**** Task input
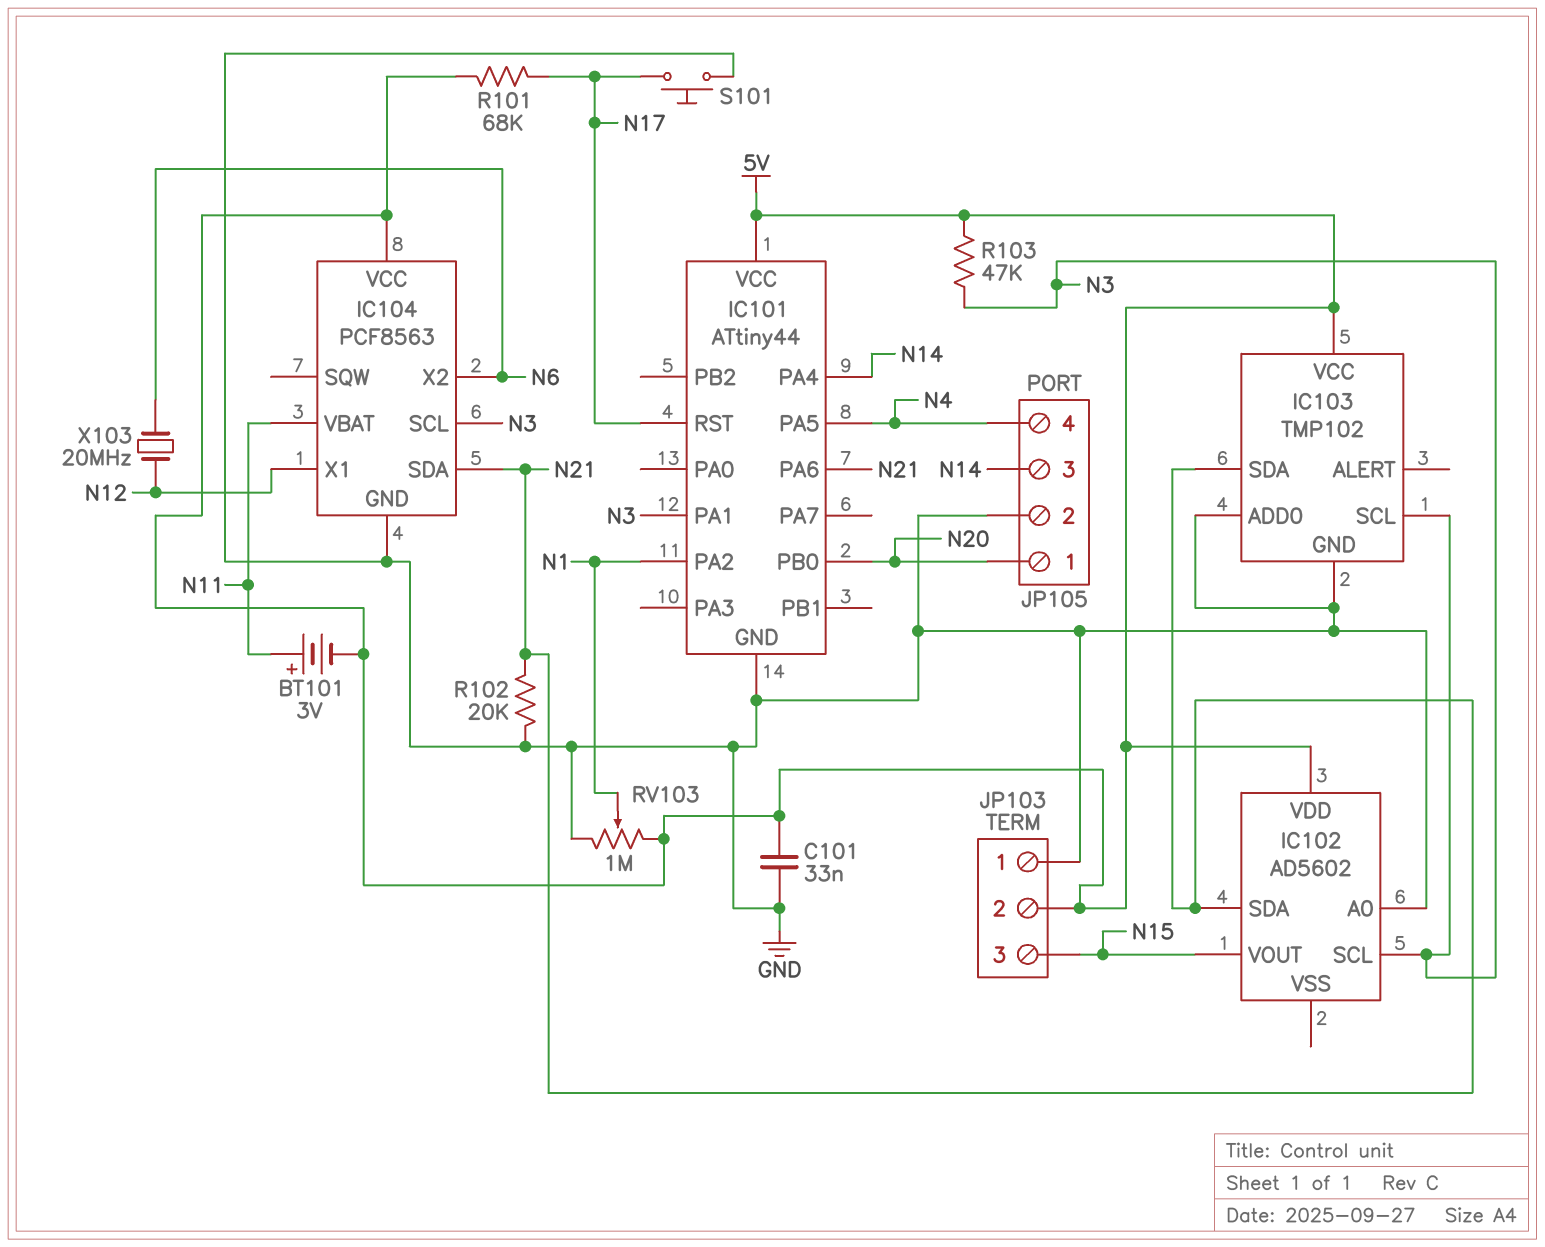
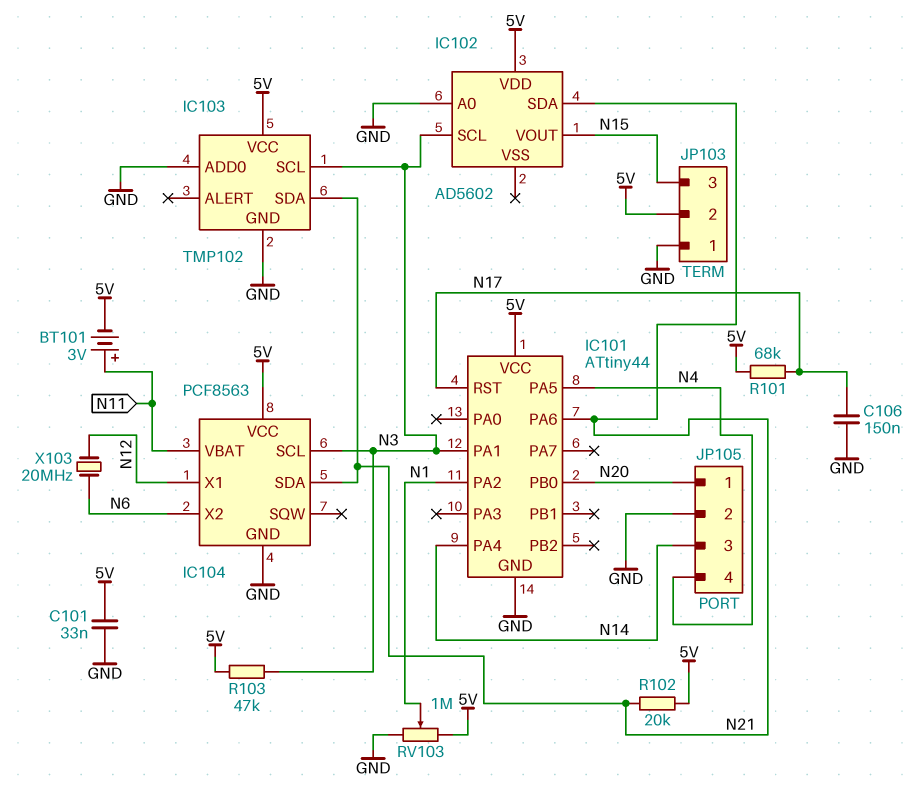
C106: none -> 150nF (GND, N17)
R102: 20k (GND, N21) -> 20k (5V, N21)
S101: button (GND, N17) -> none

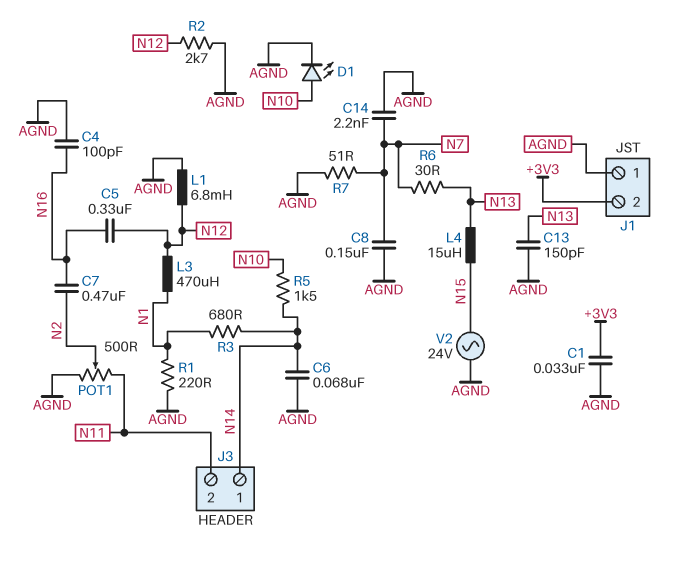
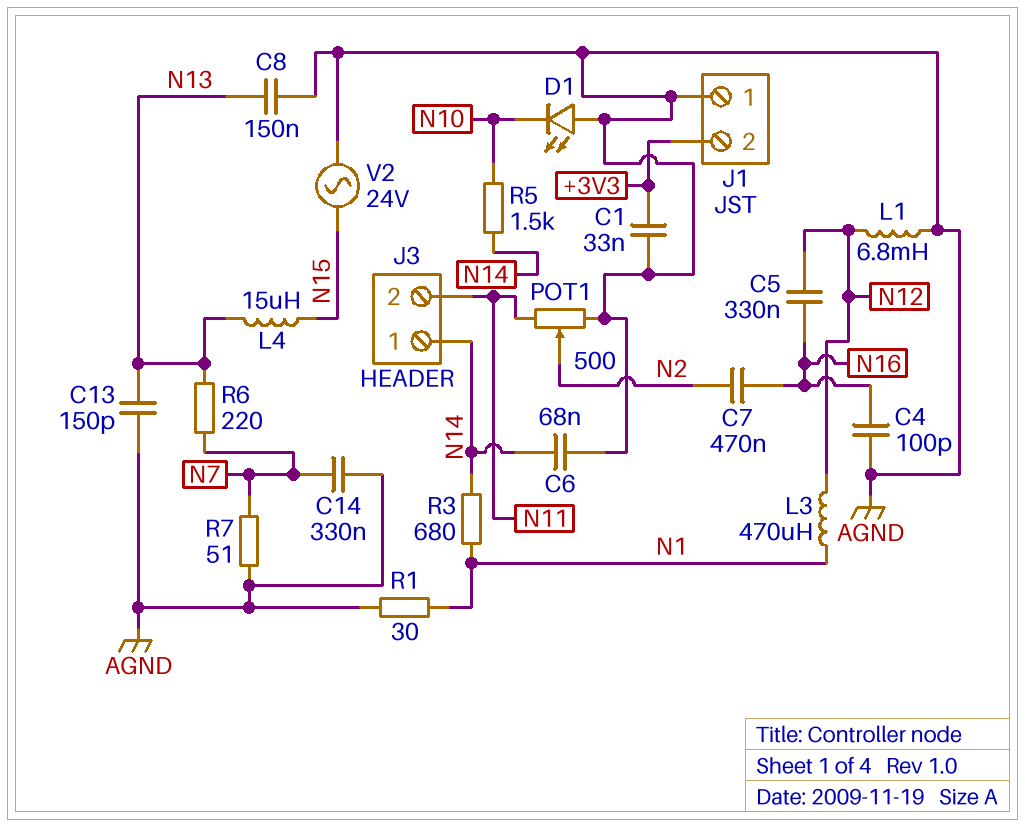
C8: 150nF (AGND, N7) -> 150nF (AGND, N13)
C14: 2.2nF (AGND, N7) -> 330nF (AGND, N7)
D1: LED (A N10, K AGND) -> LED (A AGND, K N10)
R1: 220 (AGND, N1) -> 30 (AGND, N1)
R2: 2.7k (AGND, N12) -> none
R6: 30 (N7, N13) -> 220 (N7, N13)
********
Each line in the records above should be reproduced exactly; images are not copied.

● Output:
C106: none -> 150nF (GND, N17)
R102: 20k (GND, N21) -> 20k (5V, N21)
S101: button (GND, N17) -> none

C8: 150nF (AGND, N7) -> 150nF (AGND, N13)
C14: 2.2nF (AGND, N7) -> 330nF (AGND, N7)
D1: LED (A N10, K AGND) -> LED (A AGND, K N10)
R1: 220 (AGND, N1) -> 30 (AGND, N1)
R2: 2.7k (AGND, N12) -> none
R6: 30 (N7, N13) -> 220 (N7, N13)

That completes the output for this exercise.